Exercise
Only the lines from the one containing "(392, 246) = (593, 141): red" through the last line of the data are to be written out, exactly and in full.

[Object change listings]
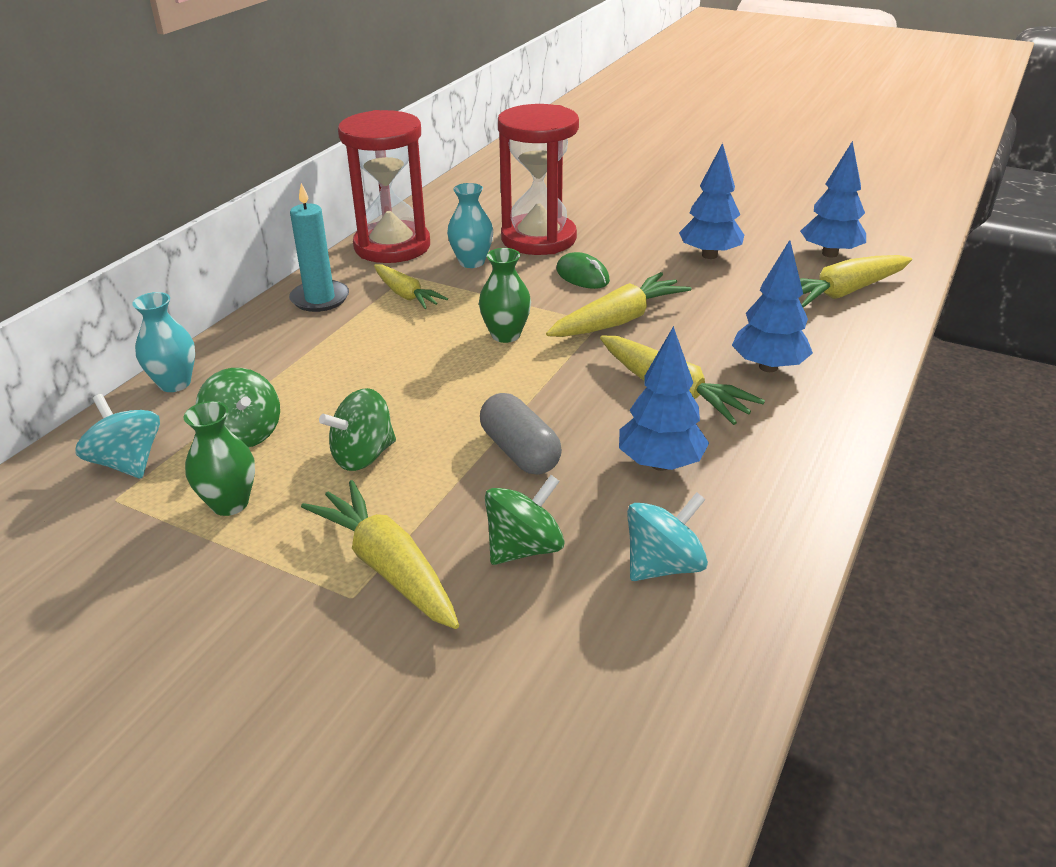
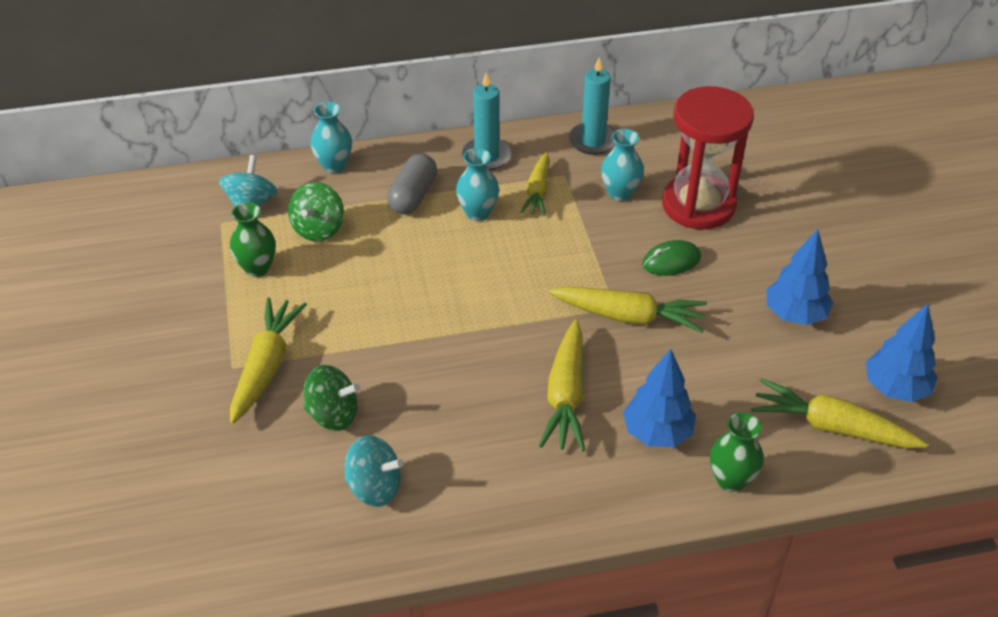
camera: 50 degrees right, 10 degrees up
(363, 456) = (348, 291): green spinning top -> none
(381, 334) = (477, 213): none -> turquoise vase
(392, 246) = (593, 141): red hourglass -> turquoise candle
(505, 335) = (543, 270): green vase -> green vase (731, 480)
(520, 451) = (420, 358): grey capsule -> grey capsule (413, 196)
(582, 276) = (671, 261): green mouse -> green mouse turned 60 degrees clockwise
(660, 463) = (475, 433): blue tree -> none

Answer to this exercise
(392, 246) = (593, 141): red hourglass -> turquoise candle
(505, 335) = (543, 270): green vase -> green vase (731, 480)
(520, 451) = (420, 358): grey capsule -> grey capsule (413, 196)
(582, 276) = (671, 261): green mouse -> green mouse turned 60 degrees clockwise
(660, 463) = (475, 433): blue tree -> none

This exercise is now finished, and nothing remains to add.